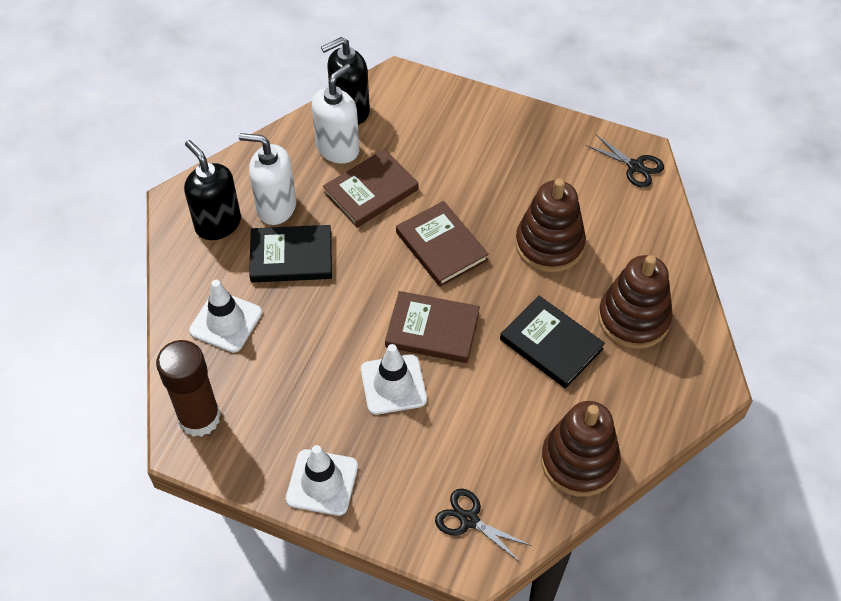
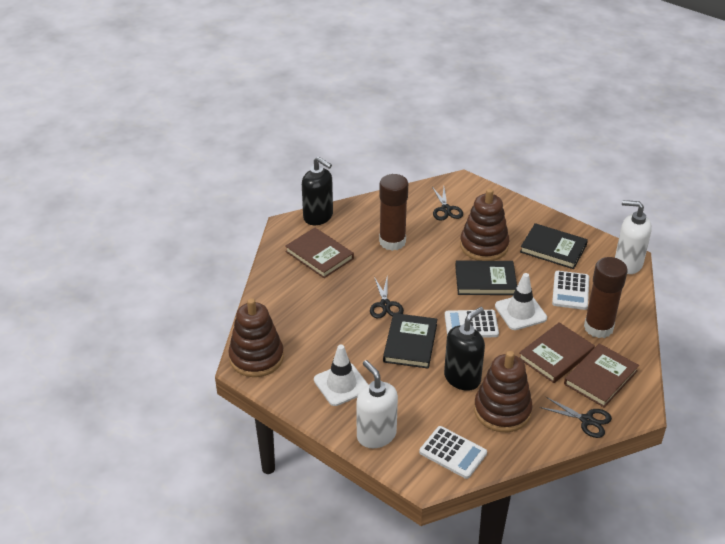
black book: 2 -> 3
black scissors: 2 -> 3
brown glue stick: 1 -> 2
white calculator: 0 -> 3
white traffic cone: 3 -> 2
++++++++
● What is needed
Set down all entries above again, exactly, without images.

● Written response
black book: 2 -> 3
black scissors: 2 -> 3
brown glue stick: 1 -> 2
white calculator: 0 -> 3
white traffic cone: 3 -> 2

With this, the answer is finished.